• EXERCISE
Work through the lines below and count those holding "moved"; reply with the number only.

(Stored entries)
⟨

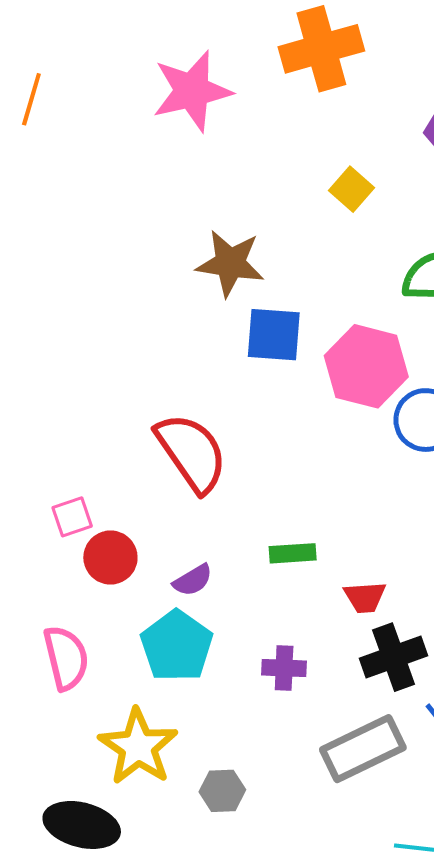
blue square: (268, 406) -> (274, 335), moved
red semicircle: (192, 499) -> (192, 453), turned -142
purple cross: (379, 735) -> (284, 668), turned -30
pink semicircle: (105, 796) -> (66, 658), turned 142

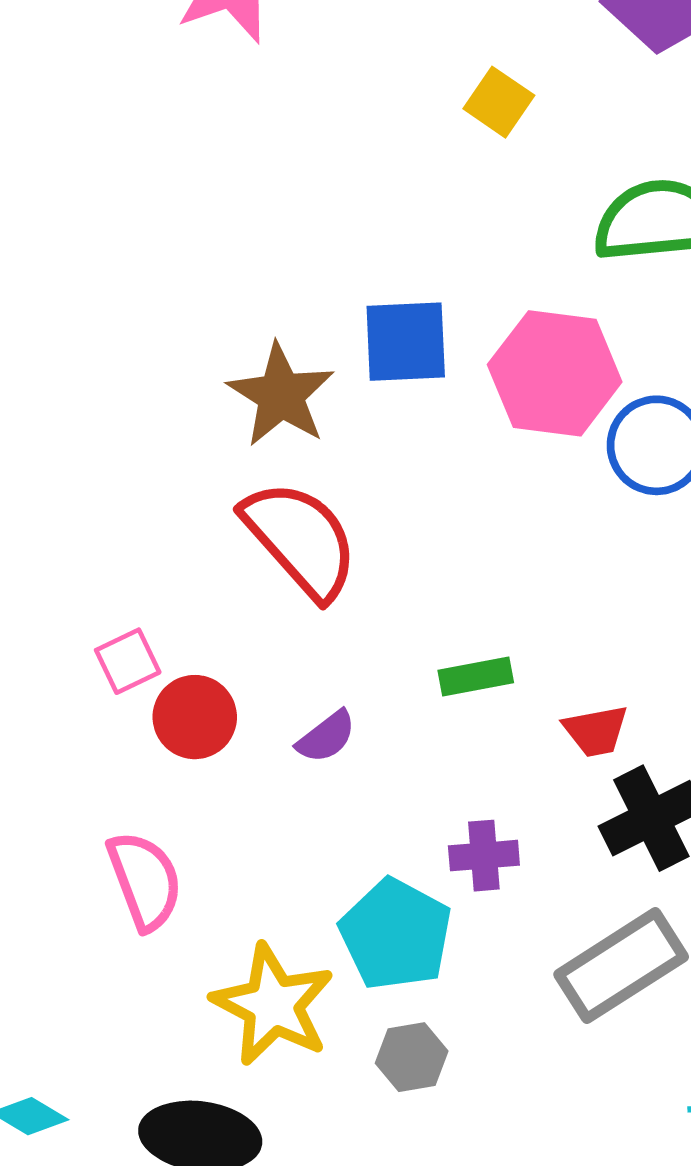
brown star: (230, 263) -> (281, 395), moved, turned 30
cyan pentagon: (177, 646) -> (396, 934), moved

⟩

• TASK RESULT
3